[What you have to do] Where a line in the data below includes the word "shelving", count it. State the total and nothing more.

(Exercise material begins)

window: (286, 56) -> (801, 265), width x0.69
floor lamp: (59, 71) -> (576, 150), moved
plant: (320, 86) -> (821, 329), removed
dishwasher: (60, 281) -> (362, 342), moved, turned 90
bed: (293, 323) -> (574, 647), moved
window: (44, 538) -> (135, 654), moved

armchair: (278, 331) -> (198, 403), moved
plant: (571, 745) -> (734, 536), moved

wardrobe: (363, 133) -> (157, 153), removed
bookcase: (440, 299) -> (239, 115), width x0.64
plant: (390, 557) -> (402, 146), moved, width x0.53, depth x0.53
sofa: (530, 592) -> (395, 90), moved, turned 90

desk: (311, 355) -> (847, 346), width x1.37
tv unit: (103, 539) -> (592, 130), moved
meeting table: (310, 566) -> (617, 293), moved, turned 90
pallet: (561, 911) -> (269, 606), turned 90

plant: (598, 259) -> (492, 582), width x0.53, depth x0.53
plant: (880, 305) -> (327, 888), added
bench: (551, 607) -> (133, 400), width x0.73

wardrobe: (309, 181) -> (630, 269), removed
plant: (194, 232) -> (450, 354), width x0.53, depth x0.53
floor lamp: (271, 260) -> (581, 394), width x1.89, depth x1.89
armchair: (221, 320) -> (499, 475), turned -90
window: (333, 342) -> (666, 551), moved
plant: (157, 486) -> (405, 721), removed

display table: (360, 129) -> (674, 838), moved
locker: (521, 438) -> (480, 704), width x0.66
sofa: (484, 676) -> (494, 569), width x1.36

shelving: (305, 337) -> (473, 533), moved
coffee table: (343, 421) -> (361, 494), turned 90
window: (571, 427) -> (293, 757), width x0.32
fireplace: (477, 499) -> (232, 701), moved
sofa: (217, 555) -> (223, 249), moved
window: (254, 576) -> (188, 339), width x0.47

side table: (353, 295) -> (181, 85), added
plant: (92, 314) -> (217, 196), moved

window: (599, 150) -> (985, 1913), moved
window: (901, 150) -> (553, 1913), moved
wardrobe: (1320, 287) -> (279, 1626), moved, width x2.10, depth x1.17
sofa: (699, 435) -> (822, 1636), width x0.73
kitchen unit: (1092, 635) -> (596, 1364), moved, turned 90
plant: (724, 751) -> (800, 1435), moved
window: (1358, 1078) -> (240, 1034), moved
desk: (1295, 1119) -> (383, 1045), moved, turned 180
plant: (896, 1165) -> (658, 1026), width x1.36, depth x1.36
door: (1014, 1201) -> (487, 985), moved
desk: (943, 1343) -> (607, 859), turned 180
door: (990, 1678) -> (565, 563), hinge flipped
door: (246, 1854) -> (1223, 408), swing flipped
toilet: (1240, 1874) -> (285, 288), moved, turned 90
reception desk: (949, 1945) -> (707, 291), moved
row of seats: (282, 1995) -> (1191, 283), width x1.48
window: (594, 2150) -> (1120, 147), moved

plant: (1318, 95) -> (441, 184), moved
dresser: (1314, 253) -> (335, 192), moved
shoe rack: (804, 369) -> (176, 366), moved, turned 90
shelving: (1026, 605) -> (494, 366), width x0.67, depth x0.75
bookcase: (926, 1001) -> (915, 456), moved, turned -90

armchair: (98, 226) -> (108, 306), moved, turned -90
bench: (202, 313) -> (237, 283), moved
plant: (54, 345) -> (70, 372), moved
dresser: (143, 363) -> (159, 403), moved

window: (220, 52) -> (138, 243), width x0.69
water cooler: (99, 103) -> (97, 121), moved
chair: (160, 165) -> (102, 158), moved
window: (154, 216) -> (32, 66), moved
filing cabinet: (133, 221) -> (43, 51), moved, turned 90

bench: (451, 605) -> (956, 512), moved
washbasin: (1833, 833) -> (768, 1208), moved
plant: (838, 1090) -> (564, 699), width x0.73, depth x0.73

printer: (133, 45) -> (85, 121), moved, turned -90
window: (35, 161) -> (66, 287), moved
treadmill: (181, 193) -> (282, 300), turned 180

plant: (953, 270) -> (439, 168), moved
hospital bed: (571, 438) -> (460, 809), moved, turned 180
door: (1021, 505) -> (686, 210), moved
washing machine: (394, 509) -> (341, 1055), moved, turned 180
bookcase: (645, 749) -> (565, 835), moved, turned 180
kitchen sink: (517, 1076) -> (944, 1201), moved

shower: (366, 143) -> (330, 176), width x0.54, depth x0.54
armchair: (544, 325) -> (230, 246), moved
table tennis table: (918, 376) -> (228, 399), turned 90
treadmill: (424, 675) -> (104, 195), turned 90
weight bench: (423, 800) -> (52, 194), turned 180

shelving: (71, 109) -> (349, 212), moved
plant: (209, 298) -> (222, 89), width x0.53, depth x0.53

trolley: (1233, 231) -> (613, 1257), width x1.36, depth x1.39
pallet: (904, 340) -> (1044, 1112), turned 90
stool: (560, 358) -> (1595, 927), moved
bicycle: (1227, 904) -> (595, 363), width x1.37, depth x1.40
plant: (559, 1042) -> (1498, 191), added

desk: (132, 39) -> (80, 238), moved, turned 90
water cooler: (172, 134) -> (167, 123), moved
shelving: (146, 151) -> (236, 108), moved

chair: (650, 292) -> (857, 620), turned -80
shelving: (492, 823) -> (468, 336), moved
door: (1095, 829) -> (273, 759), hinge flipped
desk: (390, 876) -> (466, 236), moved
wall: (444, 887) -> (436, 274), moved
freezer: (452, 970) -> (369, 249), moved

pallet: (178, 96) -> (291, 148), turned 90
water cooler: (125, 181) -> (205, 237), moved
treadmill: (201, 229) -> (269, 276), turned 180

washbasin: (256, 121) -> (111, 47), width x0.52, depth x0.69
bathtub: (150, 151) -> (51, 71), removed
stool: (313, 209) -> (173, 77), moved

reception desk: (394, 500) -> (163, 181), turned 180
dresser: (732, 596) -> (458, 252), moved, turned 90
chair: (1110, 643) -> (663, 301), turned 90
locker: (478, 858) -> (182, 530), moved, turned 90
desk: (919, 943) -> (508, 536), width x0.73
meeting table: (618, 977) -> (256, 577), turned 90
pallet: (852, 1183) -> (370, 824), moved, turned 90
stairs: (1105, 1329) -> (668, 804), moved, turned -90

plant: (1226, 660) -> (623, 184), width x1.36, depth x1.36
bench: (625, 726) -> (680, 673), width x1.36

(Exercise material ends)

[Task solution] 5